== Entries provided ==
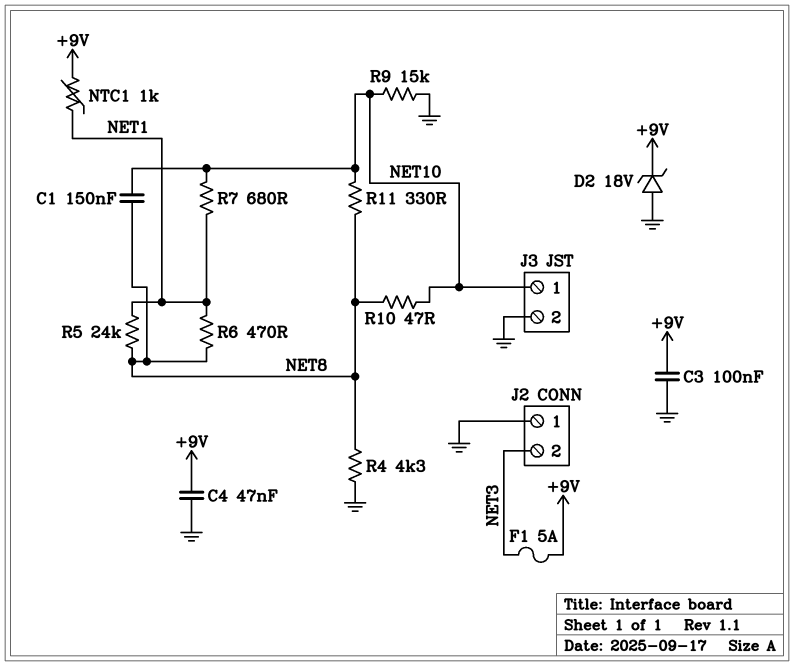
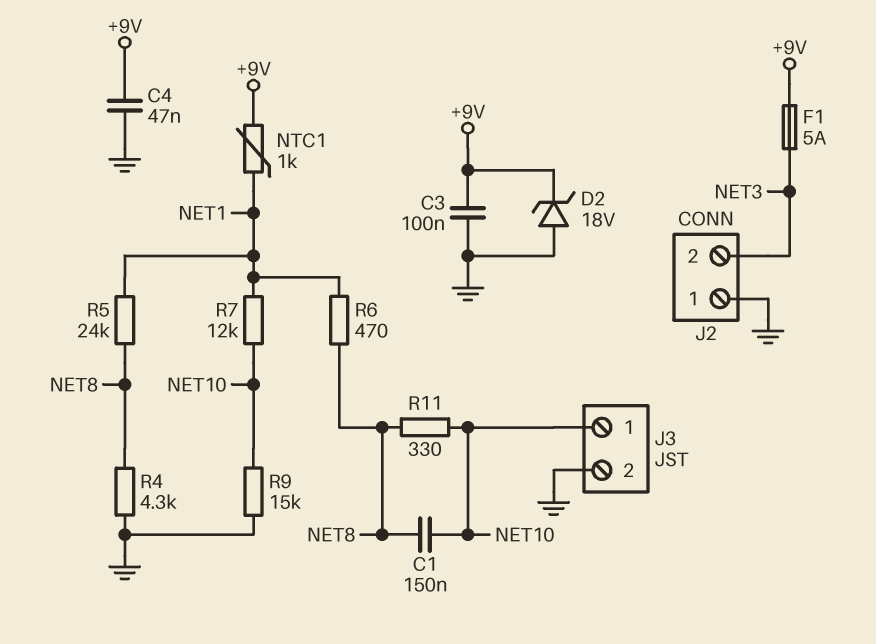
R7: 680 (NET1, NET10) -> 12k (NET1, NET10)
R10: 47 (NET8, NET10) -> none

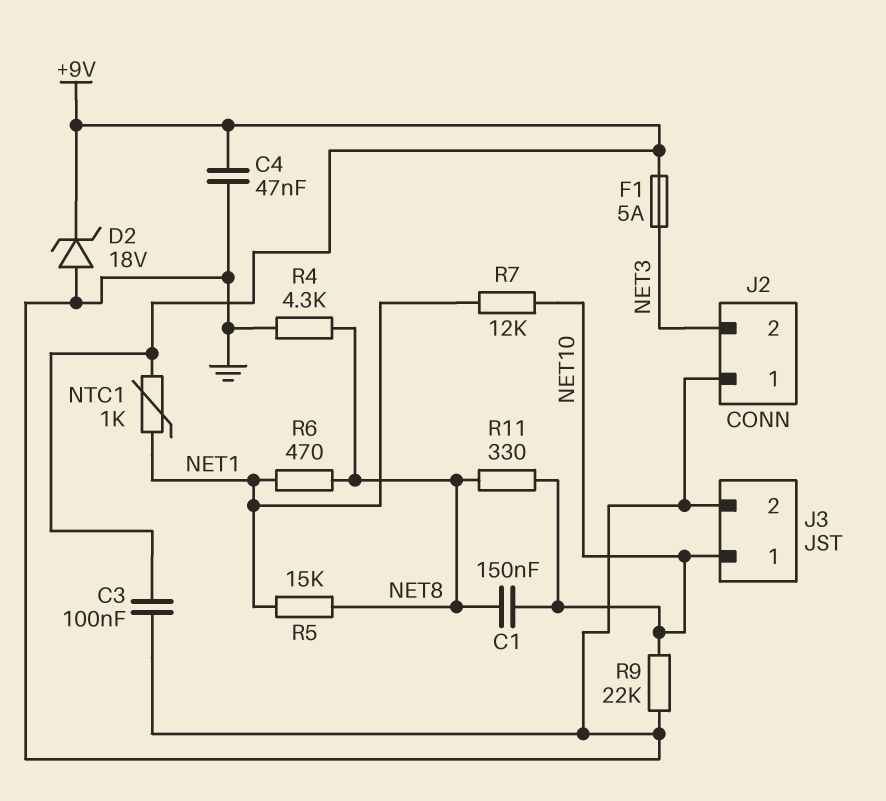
R5: 24k (NET1, NET8) -> 15k (NET1, NET8)
R9: 15k (GND, NET10) -> 22k (GND, NET10)

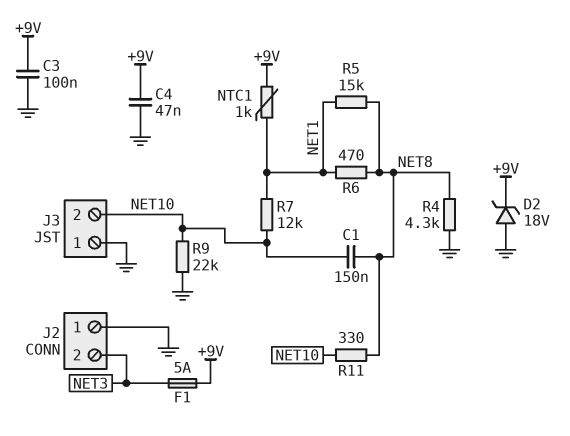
J3 pin 1: NET10 -> GND
J3 pin 2: GND -> NET10

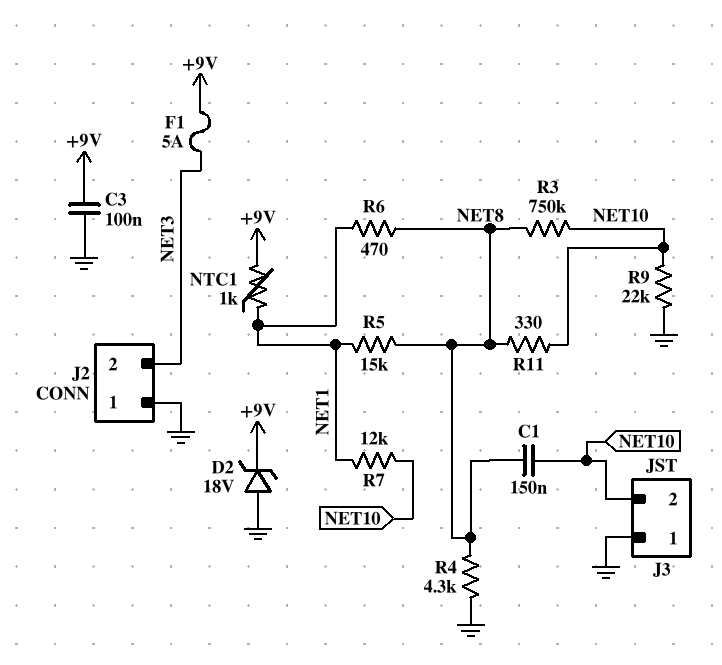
C4: 47nF (+9V, GND) -> none
R3: none -> 750k (NET8, NET10)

== What needs to be done ==
Exclude all images and return the listing word for word.

== Solved exercise ==
R7: 680 (NET1, NET10) -> 12k (NET1, NET10)
R10: 47 (NET8, NET10) -> none

R5: 24k (NET1, NET8) -> 15k (NET1, NET8)
R9: 15k (GND, NET10) -> 22k (GND, NET10)

J3 pin 1: NET10 -> GND
J3 pin 2: GND -> NET10

C4: 47nF (+9V, GND) -> none
R3: none -> 750k (NET8, NET10)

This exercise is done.